## WHAT YOU HAVE TO DO
Retype, without any change, the first line of the records and every line after it through the one containing "new: zezigox (red)".

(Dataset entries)
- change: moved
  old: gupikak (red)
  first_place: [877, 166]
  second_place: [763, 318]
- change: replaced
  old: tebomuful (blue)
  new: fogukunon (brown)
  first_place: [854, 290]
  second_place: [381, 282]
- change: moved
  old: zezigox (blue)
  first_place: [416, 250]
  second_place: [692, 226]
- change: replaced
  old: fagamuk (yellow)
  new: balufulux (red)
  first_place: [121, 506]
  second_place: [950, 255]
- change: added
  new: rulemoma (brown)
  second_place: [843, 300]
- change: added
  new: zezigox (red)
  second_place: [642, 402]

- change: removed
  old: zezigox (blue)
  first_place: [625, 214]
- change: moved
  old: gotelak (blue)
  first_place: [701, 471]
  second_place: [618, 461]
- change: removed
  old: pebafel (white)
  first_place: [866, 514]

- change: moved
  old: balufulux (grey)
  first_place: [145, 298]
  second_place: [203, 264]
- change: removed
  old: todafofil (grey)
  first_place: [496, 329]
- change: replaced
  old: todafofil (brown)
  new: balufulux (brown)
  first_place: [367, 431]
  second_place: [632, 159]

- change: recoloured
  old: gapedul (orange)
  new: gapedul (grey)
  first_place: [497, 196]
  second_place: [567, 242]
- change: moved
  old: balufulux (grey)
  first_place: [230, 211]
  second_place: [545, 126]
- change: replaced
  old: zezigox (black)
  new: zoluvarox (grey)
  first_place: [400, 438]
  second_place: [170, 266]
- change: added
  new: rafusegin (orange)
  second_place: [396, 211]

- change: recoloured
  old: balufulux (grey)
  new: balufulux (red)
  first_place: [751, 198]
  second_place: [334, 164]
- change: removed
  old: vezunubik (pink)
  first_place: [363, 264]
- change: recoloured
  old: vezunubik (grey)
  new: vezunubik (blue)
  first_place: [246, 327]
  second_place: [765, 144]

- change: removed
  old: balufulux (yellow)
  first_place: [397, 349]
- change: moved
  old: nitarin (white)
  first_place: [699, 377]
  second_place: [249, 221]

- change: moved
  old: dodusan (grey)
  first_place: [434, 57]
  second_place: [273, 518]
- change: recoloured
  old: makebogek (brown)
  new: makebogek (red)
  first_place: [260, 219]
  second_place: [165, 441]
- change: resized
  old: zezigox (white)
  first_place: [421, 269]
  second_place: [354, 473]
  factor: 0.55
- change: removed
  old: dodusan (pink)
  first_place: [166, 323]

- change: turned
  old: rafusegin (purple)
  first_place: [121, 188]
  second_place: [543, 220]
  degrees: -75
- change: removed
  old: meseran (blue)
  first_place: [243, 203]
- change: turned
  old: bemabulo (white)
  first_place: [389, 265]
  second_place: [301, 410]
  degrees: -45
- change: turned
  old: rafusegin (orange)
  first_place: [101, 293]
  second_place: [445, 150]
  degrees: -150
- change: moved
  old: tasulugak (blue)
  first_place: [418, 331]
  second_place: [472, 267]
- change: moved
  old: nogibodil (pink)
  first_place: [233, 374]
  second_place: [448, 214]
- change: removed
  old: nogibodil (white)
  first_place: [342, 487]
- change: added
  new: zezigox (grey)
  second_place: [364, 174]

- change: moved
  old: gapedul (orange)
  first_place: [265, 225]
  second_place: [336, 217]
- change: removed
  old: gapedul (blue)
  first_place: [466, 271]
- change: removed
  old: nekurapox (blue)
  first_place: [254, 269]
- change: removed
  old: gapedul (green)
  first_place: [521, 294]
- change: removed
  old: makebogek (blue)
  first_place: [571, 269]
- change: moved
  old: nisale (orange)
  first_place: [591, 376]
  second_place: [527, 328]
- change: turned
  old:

## RESPONSE AREA
- change: moved
  old: gupikak (red)
  first_place: [877, 166]
  second_place: [763, 318]
- change: replaced
  old: tebomuful (blue)
  new: fogukunon (brown)
  first_place: [854, 290]
  second_place: [381, 282]
- change: moved
  old: zezigox (blue)
  first_place: [416, 250]
  second_place: [692, 226]
- change: replaced
  old: fagamuk (yellow)
  new: balufulux (red)
  first_place: [121, 506]
  second_place: [950, 255]
- change: added
  new: rulemoma (brown)
  second_place: [843, 300]
- change: added
  new: zezigox (red)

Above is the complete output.